■ Work to complete ■
Your job with the data below: print everything from the line that holds "yellow candle [645,390,723,540]" down to the line that holds "camera: 30 degrees right, 0 degrees up", ends included, exactly, and nothing else.

■ Records provided ■
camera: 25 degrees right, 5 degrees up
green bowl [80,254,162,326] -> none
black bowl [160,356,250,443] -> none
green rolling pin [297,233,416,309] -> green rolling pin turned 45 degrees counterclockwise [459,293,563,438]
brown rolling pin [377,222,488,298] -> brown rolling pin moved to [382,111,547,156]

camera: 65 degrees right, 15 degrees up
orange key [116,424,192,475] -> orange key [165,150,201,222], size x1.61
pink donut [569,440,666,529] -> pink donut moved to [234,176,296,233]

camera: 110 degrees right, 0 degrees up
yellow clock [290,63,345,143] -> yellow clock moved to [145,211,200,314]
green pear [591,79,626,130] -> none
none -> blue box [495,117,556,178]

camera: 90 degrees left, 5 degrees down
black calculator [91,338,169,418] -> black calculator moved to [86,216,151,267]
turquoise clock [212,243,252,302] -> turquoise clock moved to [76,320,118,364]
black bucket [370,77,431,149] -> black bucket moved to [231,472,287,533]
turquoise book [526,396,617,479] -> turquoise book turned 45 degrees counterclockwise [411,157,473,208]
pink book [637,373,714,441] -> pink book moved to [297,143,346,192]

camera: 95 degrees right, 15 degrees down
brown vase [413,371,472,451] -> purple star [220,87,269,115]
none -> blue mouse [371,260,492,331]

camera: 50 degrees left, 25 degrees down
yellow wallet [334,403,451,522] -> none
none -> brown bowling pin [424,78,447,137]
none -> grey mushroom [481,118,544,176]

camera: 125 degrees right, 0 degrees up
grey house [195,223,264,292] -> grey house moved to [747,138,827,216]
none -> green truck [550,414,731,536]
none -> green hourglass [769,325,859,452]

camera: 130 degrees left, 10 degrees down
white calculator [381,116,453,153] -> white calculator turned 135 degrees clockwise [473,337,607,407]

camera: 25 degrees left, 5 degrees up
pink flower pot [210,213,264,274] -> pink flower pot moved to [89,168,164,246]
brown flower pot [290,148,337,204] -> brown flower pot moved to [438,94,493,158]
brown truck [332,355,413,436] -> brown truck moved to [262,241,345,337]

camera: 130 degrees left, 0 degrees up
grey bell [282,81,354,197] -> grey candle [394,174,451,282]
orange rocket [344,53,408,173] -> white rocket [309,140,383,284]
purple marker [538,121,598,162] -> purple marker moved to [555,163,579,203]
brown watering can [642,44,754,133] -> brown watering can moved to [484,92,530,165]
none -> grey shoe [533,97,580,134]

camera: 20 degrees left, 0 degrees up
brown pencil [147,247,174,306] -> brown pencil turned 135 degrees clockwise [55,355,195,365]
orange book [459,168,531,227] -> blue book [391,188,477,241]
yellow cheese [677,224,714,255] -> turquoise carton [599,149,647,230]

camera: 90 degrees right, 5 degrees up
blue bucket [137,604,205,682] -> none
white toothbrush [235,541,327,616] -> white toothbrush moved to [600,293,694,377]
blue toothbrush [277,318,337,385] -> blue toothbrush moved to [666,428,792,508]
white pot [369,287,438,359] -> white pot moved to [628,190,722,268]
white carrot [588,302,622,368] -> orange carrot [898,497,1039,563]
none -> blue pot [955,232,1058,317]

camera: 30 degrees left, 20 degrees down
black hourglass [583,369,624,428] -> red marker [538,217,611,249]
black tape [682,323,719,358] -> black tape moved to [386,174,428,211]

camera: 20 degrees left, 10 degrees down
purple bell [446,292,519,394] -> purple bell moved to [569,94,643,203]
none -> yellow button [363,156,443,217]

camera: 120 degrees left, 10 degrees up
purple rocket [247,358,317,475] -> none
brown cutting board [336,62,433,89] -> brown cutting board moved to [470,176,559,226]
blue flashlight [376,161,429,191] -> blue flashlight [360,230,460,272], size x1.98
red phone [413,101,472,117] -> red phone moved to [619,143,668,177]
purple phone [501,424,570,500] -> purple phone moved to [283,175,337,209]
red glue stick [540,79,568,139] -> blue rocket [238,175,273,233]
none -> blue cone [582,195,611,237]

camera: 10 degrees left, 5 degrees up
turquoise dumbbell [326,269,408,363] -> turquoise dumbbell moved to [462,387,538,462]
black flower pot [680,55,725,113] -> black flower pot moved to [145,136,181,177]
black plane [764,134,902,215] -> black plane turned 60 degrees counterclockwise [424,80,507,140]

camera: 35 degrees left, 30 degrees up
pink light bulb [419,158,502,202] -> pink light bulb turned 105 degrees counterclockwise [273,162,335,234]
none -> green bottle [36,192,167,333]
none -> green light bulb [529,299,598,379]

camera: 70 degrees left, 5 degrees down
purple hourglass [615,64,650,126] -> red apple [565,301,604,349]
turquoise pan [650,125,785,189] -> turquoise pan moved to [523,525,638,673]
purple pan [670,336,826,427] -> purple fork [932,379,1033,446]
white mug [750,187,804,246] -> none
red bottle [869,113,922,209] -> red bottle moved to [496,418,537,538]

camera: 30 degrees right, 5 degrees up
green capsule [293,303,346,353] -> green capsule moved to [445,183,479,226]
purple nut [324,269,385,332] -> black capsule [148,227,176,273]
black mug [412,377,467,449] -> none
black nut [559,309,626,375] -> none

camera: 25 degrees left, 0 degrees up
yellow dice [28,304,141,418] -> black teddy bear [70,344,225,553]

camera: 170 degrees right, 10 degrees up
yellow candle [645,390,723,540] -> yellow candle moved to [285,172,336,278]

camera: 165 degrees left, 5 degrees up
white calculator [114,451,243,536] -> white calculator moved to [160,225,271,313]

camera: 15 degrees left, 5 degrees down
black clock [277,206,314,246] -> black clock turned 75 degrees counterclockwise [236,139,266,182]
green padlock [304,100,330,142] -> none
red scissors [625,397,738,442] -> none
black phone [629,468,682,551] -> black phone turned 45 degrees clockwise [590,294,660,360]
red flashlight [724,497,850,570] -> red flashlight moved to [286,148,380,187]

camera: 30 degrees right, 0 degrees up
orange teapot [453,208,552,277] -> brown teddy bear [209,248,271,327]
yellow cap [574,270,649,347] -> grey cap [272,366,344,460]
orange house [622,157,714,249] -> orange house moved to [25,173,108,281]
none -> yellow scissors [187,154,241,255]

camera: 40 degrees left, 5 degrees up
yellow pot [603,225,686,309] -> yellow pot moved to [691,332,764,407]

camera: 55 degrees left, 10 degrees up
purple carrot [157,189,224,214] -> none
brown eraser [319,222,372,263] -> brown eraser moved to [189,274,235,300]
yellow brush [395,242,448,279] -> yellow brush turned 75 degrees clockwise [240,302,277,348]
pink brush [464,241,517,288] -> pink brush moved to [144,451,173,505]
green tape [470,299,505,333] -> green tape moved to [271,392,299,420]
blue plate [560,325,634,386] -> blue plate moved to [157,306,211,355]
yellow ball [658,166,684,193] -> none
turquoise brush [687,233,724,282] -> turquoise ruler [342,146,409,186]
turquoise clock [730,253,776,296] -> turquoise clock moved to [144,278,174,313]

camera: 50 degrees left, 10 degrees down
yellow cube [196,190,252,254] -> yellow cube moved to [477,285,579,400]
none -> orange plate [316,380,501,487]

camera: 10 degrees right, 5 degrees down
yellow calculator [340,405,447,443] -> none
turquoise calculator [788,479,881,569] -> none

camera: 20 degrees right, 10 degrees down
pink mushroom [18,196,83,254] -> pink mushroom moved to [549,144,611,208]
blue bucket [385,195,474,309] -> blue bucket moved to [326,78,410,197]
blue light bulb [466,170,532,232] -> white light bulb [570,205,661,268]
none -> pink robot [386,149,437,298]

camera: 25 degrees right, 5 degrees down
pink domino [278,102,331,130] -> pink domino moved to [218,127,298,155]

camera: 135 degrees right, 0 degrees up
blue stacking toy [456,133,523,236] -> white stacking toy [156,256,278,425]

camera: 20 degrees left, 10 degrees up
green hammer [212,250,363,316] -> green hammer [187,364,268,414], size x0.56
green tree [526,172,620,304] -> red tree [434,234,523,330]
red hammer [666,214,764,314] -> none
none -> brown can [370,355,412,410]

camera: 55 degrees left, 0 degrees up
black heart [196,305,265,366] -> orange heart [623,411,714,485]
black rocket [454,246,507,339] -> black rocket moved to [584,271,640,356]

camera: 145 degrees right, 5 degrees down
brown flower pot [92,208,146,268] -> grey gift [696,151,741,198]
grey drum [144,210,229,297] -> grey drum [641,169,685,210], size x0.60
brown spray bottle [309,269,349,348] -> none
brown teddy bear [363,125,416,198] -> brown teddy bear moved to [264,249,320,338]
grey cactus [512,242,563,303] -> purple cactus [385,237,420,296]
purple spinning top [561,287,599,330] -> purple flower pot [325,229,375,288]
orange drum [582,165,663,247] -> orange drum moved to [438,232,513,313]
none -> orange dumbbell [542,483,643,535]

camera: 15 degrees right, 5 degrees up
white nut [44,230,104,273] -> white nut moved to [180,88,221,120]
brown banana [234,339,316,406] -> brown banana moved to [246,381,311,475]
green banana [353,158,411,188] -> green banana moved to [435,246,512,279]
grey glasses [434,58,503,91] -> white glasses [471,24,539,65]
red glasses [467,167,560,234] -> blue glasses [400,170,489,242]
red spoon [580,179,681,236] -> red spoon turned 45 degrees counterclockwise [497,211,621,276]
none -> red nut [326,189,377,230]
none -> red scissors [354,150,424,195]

■ Reply ■
yellow candle [645,390,723,540] -> yellow candle moved to [285,172,336,278]

camera: 165 degrees left, 5 degrees up
white calculator [114,451,243,536] -> white calculator moved to [160,225,271,313]

camera: 15 degrees left, 5 degrees down
black clock [277,206,314,246] -> black clock turned 75 degrees counterclockwise [236,139,266,182]
green padlock [304,100,330,142] -> none
red scissors [625,397,738,442] -> none
black phone [629,468,682,551] -> black phone turned 45 degrees clockwise [590,294,660,360]
red flashlight [724,497,850,570] -> red flashlight moved to [286,148,380,187]

camera: 30 degrees right, 0 degrees up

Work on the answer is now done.